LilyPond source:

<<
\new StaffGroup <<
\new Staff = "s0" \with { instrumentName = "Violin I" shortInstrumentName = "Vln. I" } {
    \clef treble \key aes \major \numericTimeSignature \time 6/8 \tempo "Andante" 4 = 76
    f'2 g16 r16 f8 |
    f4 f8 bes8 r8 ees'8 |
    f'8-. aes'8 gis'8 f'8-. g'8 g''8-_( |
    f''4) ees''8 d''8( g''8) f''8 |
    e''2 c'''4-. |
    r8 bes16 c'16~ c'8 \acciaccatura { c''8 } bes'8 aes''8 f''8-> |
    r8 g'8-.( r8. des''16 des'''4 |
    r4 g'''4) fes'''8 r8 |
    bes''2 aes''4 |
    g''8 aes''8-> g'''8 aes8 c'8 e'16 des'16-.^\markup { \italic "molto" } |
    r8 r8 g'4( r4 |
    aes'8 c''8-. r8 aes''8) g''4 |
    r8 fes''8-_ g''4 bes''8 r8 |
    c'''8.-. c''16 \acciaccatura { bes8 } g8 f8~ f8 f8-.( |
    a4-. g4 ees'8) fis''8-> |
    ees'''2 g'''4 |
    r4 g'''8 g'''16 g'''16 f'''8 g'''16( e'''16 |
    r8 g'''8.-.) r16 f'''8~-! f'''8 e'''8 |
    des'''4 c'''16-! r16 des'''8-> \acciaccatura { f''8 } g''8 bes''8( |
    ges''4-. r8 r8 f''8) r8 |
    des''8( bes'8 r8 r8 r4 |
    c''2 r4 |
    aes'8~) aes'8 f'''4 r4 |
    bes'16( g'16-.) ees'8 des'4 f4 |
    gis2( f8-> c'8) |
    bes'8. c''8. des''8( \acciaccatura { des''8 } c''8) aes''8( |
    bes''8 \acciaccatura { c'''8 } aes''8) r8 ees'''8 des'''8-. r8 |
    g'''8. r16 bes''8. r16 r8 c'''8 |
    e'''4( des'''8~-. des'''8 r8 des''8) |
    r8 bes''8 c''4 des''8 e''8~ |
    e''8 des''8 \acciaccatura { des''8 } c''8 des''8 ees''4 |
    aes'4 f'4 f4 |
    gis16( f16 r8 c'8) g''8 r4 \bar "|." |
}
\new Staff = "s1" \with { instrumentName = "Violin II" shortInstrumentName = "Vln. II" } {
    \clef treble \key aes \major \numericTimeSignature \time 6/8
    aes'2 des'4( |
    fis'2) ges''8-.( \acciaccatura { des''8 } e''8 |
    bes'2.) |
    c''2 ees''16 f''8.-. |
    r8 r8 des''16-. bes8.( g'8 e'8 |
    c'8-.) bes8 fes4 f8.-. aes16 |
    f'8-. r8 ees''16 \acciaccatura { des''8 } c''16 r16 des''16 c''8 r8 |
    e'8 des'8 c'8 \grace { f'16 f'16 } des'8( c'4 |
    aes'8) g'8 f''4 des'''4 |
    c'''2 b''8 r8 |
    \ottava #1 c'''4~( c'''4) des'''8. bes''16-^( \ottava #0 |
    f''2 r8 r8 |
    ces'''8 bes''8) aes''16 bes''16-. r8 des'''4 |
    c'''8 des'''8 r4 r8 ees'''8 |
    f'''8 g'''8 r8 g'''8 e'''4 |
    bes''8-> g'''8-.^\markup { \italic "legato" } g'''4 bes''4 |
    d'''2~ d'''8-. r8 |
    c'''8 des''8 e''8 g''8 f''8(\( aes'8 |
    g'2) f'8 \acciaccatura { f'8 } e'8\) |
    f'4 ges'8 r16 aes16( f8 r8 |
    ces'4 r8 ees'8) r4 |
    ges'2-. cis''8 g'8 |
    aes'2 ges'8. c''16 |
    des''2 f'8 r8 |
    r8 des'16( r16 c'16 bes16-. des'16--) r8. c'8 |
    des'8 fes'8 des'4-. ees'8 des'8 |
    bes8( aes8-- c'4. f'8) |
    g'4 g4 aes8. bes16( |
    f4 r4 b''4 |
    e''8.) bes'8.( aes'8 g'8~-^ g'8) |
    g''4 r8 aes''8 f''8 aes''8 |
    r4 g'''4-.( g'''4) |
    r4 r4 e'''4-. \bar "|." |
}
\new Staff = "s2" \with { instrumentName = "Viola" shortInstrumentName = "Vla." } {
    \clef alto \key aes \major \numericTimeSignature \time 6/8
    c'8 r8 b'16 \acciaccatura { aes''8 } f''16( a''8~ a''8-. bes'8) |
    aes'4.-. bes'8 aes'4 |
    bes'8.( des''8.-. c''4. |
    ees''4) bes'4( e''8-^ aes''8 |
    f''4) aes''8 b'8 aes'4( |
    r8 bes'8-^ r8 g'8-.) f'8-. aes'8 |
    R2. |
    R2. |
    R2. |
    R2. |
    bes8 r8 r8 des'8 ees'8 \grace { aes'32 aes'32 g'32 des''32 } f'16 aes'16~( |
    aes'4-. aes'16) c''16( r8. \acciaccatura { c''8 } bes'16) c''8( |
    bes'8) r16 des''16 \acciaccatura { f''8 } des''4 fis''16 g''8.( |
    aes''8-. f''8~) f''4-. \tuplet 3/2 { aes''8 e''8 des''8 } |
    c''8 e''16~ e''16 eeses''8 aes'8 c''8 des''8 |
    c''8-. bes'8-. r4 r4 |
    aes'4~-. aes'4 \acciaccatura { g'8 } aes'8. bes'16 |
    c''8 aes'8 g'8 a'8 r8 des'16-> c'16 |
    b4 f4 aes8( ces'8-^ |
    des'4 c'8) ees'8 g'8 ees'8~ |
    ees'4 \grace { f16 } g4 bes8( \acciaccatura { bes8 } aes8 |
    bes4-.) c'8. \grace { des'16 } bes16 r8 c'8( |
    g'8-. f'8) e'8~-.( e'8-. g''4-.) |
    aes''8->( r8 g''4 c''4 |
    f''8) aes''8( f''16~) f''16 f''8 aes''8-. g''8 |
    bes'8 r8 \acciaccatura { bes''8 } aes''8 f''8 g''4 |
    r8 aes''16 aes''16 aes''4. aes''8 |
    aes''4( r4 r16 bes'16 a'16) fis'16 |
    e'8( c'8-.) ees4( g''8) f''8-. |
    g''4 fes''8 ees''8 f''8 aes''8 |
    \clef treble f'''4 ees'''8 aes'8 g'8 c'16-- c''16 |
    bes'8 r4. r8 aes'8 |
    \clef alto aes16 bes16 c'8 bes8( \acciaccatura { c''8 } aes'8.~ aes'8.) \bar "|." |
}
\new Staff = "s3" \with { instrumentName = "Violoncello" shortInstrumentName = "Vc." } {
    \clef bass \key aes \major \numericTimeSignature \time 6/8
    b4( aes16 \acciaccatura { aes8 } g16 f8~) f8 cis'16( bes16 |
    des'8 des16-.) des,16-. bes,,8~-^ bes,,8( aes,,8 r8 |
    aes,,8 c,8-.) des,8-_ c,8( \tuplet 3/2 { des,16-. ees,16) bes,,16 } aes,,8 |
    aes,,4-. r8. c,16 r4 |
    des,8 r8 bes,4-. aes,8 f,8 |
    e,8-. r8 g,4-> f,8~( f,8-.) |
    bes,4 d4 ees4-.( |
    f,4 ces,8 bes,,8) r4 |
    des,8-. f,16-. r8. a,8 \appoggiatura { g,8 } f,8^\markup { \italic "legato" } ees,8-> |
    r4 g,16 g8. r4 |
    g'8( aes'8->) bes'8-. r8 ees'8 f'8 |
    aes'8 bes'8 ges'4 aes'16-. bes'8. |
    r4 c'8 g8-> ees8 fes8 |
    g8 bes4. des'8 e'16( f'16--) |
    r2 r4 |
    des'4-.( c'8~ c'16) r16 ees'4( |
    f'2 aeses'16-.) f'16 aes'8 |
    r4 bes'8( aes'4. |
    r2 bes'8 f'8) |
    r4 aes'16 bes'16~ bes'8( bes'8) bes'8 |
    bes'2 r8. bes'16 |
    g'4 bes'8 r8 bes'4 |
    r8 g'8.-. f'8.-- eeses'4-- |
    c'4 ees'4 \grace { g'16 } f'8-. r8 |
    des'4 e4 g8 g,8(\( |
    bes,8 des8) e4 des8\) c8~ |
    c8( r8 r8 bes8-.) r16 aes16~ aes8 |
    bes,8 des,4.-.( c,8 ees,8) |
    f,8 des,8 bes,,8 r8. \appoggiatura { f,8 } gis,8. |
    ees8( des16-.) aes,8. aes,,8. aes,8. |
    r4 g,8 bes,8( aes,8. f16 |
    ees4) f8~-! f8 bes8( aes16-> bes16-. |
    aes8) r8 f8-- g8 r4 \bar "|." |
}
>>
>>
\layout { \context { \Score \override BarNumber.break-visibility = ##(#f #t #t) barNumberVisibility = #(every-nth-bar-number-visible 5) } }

#### TASK PROMPT
Count the lines in the entries above that contain the string "italic", with uppercase and lowercase treated as different, and reply with the number alone.

#### CORRECT RESPONSE
3